- **WHAT TO DO**: Would you transcribe word for word every line from the one containing "(691, 331) = (784, 380): pink" to the end of the data, both ends included, and leave out the rest?
*** Opening of SOURCE RECORDS ***
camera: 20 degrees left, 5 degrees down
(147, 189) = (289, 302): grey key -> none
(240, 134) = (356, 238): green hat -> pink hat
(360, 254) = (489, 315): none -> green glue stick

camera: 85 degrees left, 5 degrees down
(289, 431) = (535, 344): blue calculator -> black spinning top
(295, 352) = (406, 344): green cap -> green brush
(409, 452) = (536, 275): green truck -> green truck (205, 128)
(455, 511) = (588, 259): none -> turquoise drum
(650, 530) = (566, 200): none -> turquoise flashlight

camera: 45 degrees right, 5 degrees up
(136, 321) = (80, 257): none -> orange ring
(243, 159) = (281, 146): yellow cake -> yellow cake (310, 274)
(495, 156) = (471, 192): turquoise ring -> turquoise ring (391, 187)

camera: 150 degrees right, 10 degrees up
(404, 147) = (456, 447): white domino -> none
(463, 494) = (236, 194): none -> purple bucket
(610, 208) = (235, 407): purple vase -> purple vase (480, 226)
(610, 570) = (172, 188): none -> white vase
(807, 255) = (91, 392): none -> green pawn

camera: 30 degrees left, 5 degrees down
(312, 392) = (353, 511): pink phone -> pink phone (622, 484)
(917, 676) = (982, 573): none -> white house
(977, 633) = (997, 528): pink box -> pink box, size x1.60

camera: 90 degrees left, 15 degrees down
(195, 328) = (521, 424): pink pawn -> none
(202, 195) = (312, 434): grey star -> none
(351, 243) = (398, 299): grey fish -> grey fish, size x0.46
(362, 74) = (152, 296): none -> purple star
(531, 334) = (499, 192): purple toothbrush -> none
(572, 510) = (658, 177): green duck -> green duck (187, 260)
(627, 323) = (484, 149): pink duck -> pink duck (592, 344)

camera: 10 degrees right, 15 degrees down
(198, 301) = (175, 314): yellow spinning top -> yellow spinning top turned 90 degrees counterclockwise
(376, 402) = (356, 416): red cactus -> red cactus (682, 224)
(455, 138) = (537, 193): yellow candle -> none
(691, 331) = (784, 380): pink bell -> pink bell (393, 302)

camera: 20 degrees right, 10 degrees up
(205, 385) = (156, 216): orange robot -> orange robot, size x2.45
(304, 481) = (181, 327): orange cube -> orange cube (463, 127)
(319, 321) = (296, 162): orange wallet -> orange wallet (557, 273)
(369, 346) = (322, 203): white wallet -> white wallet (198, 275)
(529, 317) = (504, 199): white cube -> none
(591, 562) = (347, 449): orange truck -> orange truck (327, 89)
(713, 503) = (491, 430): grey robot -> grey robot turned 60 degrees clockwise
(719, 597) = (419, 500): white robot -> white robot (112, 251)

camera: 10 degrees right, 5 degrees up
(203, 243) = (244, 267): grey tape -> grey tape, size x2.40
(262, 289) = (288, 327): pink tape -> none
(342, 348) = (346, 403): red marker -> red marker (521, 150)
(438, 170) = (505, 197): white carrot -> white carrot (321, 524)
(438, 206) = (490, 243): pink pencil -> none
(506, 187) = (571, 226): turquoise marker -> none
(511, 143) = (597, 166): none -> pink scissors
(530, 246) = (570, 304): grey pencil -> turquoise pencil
*** Close of SOURCE RECORDS ***
- **RESPONSE**:
(691, 331) = (784, 380): pink bell -> pink bell (393, 302)

camera: 20 degrees right, 10 degrees up
(205, 385) = (156, 216): orange robot -> orange robot, size x2.45
(304, 481) = (181, 327): orange cube -> orange cube (463, 127)
(319, 321) = (296, 162): orange wallet -> orange wallet (557, 273)
(369, 346) = (322, 203): white wallet -> white wallet (198, 275)
(529, 317) = (504, 199): white cube -> none
(591, 562) = (347, 449): orange truck -> orange truck (327, 89)
(713, 503) = (491, 430): grey robot -> grey robot turned 60 degrees clockwise
(719, 597) = (419, 500): white robot -> white robot (112, 251)

camera: 10 degrees right, 5 degrees up
(203, 243) = (244, 267): grey tape -> grey tape, size x2.40
(262, 289) = (288, 327): pink tape -> none
(342, 348) = (346, 403): red marker -> red marker (521, 150)
(438, 170) = (505, 197): white carrot -> white carrot (321, 524)
(438, 206) = (490, 243): pink pencil -> none
(506, 187) = (571, 226): turquoise marker -> none
(511, 143) = (597, 166): none -> pink scissors
(530, 246) = (570, 304): grey pencil -> turquoise pencil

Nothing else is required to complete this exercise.